== Dataset entries

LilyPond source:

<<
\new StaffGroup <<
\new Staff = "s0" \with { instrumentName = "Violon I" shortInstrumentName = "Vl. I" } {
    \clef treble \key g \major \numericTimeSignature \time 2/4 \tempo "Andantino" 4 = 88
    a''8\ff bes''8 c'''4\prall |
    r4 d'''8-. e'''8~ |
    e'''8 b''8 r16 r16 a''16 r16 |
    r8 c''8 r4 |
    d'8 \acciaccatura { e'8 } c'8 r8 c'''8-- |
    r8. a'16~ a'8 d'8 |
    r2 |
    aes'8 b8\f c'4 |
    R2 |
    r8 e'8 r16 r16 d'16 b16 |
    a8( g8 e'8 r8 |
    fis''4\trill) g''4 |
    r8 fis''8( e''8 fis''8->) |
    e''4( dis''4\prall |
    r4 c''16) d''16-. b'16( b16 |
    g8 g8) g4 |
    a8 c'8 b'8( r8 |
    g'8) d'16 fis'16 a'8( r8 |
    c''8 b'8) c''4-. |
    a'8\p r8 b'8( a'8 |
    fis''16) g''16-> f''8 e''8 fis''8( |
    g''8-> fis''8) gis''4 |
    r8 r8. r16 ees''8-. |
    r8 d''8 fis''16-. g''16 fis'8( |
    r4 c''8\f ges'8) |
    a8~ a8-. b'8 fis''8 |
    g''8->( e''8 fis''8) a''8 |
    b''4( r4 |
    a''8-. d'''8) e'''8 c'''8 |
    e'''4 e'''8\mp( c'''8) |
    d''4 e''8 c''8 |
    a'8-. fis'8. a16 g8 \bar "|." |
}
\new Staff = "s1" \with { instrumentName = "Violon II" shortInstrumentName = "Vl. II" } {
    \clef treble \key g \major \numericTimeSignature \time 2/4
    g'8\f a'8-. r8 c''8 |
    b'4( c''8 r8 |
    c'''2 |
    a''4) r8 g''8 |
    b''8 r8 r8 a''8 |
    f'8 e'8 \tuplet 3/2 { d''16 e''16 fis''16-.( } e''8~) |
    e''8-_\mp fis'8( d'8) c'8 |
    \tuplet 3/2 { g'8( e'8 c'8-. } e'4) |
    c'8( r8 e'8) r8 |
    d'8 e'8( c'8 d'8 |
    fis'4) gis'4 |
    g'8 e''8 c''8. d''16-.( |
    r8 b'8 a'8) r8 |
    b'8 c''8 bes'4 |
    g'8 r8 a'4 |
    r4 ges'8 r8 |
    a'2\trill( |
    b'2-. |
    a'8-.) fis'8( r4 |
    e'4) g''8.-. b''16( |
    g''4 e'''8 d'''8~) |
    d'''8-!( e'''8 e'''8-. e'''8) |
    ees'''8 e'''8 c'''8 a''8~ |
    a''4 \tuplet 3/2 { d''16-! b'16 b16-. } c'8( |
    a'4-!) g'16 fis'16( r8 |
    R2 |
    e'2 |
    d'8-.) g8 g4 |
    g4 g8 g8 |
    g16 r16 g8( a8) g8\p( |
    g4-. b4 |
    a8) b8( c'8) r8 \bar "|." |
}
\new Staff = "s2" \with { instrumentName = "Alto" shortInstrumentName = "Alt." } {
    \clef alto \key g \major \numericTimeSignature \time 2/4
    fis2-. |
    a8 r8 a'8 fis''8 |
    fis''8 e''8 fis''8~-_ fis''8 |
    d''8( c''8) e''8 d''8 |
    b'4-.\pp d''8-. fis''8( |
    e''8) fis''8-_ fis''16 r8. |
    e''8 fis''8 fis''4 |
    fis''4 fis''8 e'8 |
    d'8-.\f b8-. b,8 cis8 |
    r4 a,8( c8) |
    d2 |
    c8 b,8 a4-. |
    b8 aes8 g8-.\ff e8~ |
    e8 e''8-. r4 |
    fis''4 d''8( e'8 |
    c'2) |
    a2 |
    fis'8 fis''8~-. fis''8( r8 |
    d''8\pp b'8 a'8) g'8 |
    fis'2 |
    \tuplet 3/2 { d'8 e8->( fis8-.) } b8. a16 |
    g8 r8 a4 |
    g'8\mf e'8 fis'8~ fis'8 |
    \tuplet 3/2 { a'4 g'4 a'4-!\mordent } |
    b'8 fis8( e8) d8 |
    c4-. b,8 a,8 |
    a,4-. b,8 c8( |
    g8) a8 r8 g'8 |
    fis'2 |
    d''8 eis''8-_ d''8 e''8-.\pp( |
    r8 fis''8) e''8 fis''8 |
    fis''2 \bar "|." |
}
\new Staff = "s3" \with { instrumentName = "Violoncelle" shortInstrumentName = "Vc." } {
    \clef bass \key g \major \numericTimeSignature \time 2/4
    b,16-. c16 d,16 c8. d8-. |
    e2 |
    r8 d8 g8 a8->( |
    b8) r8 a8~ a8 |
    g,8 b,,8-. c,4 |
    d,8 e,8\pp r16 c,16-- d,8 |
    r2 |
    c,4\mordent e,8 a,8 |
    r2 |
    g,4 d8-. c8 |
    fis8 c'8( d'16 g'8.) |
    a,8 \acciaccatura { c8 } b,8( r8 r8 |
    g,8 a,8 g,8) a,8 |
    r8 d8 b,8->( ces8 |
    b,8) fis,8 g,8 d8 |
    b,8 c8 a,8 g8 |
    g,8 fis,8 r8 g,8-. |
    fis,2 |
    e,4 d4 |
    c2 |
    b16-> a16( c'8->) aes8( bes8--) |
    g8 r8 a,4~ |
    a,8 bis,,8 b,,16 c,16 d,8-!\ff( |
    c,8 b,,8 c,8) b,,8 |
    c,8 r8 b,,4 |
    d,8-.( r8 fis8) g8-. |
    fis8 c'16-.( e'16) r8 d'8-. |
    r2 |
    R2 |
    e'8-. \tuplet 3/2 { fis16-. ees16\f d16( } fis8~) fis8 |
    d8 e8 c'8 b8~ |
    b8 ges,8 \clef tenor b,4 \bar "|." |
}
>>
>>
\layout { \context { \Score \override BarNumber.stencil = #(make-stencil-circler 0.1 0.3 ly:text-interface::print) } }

====

Task description: Gather every line in the items above that contains the string "clef", and list those lines. Case counts.

Finished answer:
    \clef treble \key g \major \numericTimeSignature \time 2/4 \tempo "Andantino" 4 = 88
    \clef treble \key g \major \numericTimeSignature \time 2/4
    \clef alto \key g \major \numericTimeSignature \time 2/4
    \clef bass \key g \major \numericTimeSignature \time 2/4
    b8 ges,8 \clef tenor b,4 \bar "|." |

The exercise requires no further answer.